[INPUT MATERIAL — start]

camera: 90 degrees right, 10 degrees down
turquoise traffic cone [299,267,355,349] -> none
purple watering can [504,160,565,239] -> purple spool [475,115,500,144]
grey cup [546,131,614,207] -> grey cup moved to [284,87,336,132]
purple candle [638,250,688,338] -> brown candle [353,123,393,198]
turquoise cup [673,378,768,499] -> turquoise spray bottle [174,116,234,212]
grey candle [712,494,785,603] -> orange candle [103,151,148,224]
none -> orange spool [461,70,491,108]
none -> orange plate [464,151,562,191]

[INPUT MATERIAL — finish]
[INPUT MATERIAL — start]

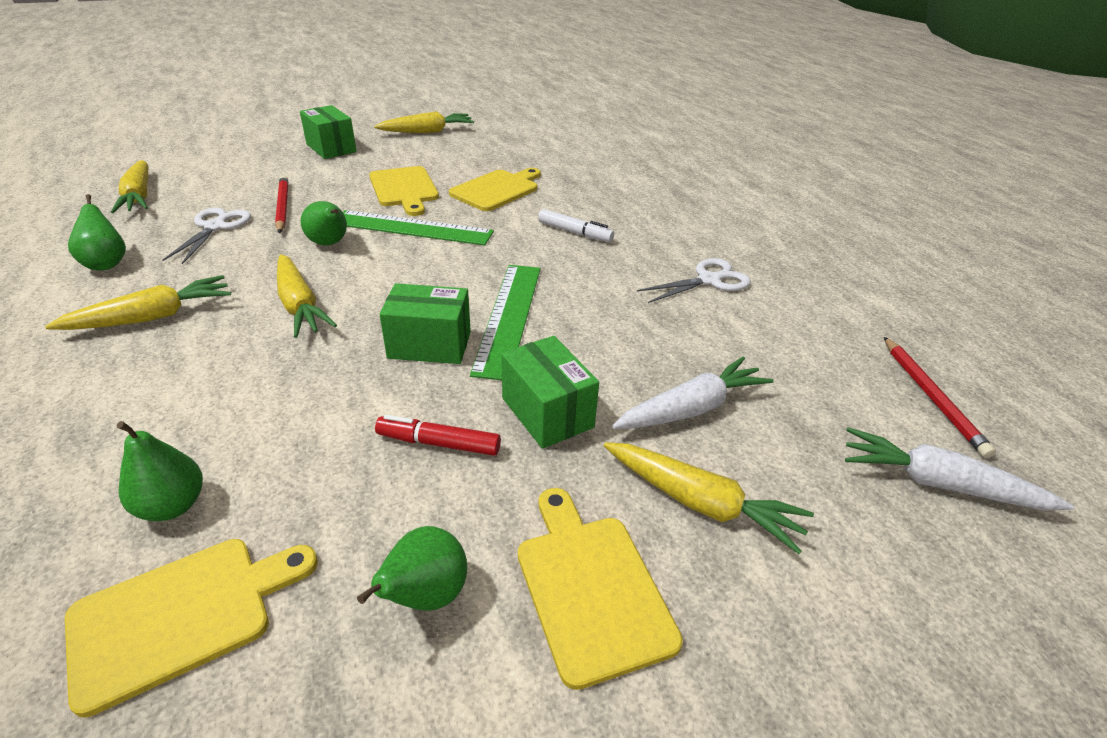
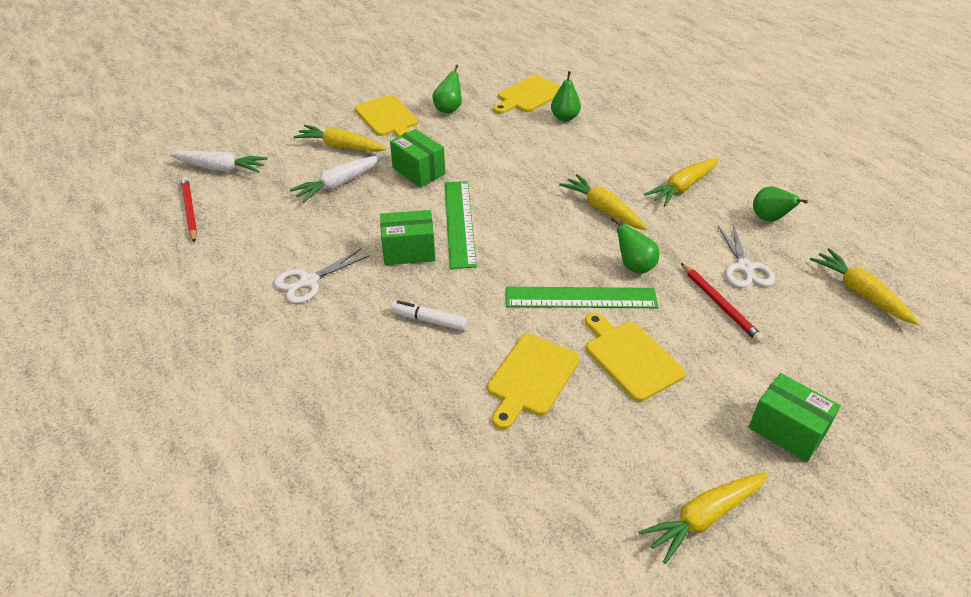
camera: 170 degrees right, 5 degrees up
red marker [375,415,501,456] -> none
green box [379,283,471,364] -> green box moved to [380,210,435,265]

[INPUT MATERIAL — finish]

- TASK:
For every line above that includes the word "none", return the line.

- ANSWER BELOW:
turquoise traffic cone [299,267,355,349] -> none
none -> orange spool [461,70,491,108]
none -> orange plate [464,151,562,191]
red marker [375,415,501,456] -> none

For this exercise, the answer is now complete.